__Data for processing__

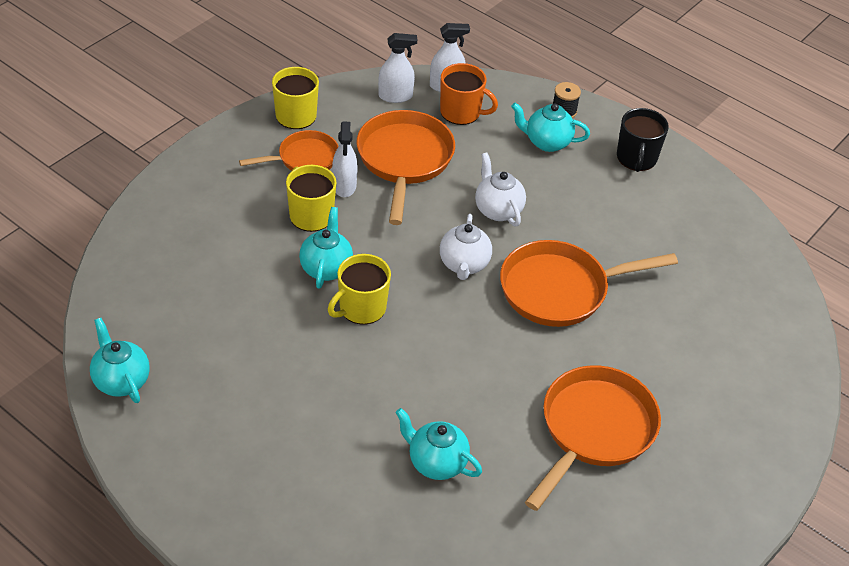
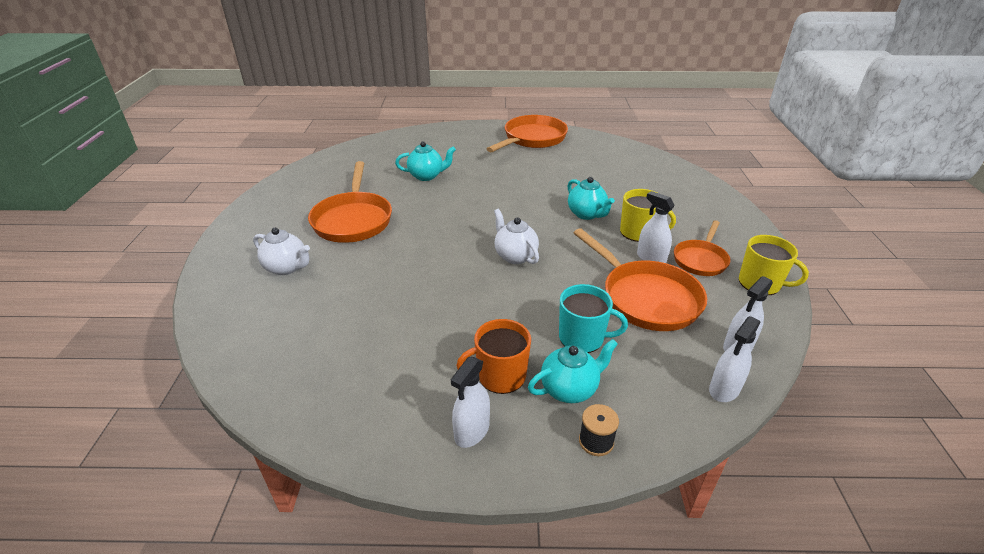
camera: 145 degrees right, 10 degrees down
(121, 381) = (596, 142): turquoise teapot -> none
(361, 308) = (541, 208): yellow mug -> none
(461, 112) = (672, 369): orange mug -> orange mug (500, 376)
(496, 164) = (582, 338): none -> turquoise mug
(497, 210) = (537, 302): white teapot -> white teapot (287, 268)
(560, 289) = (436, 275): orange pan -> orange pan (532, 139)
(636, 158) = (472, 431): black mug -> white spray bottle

__Goal of the exercise__
Pictures are to be omitted; set down the rest of the entries exactly as given.

__Written response__
camera: 145 degrees right, 10 degrees down
(121, 381) = (596, 142): turquoise teapot -> none
(361, 308) = (541, 208): yellow mug -> none
(461, 112) = (672, 369): orange mug -> orange mug (500, 376)
(496, 164) = (582, 338): none -> turquoise mug
(497, 210) = (537, 302): white teapot -> white teapot (287, 268)
(560, 289) = (436, 275): orange pan -> orange pan (532, 139)
(636, 158) = (472, 431): black mug -> white spray bottle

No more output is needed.